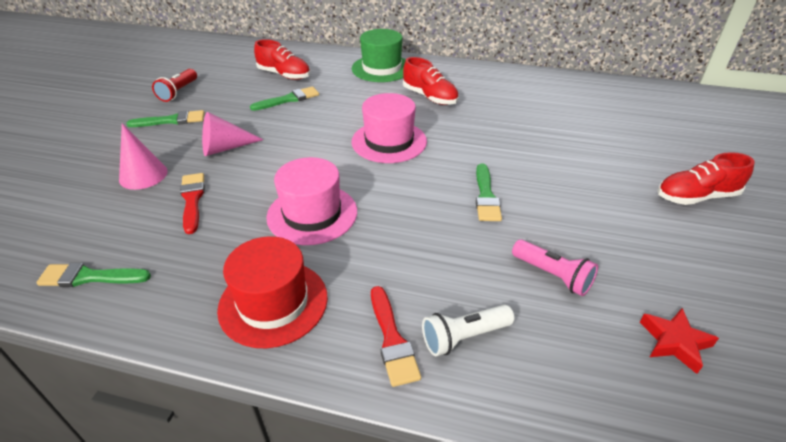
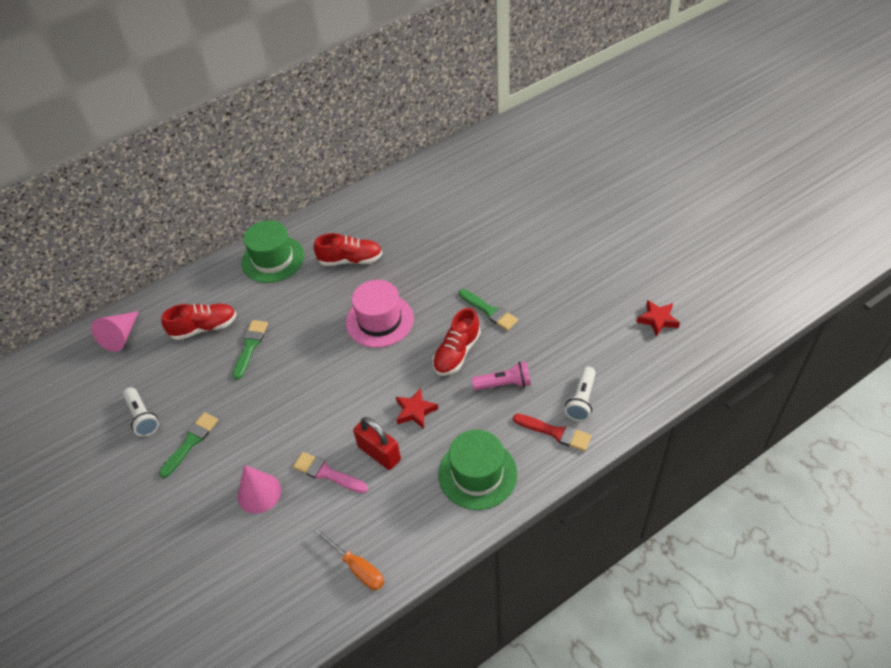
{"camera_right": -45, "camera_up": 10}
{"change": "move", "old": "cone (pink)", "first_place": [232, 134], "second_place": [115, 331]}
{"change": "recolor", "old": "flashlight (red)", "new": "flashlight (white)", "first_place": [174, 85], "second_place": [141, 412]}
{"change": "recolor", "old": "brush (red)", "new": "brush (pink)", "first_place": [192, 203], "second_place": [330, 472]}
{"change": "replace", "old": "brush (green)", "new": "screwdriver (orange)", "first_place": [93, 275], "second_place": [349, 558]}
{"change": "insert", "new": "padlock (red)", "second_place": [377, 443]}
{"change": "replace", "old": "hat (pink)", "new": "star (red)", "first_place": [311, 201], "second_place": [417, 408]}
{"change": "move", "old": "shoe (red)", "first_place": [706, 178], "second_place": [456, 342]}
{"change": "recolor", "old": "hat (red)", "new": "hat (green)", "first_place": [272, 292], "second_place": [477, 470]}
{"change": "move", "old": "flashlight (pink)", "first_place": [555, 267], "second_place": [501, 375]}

________________________________________

* The task *
Would you repeat each line of the listing exactly, skipping any picture?

* Written reply *
{"camera_right": -45, "camera_up": 10}
{"change": "move", "old": "cone (pink)", "first_place": [232, 134], "second_place": [115, 331]}
{"change": "recolor", "old": "flashlight (red)", "new": "flashlight (white)", "first_place": [174, 85], "second_place": [141, 412]}
{"change": "recolor", "old": "brush (red)", "new": "brush (pink)", "first_place": [192, 203], "second_place": [330, 472]}
{"change": "replace", "old": "brush (green)", "new": "screwdriver (orange)", "first_place": [93, 275], "second_place": [349, 558]}
{"change": "insert", "new": "padlock (red)", "second_place": [377, 443]}
{"change": "replace", "old": "hat (pink)", "new": "star (red)", "first_place": [311, 201], "second_place": [417, 408]}
{"change": "move", "old": "shoe (red)", "first_place": [706, 178], "second_place": [456, 342]}
{"change": "recolor", "old": "hat (red)", "new": "hat (green)", "first_place": [272, 292], "second_place": [477, 470]}
{"change": "move", "old": "flashlight (pink)", "first_place": [555, 267], "second_place": [501, 375]}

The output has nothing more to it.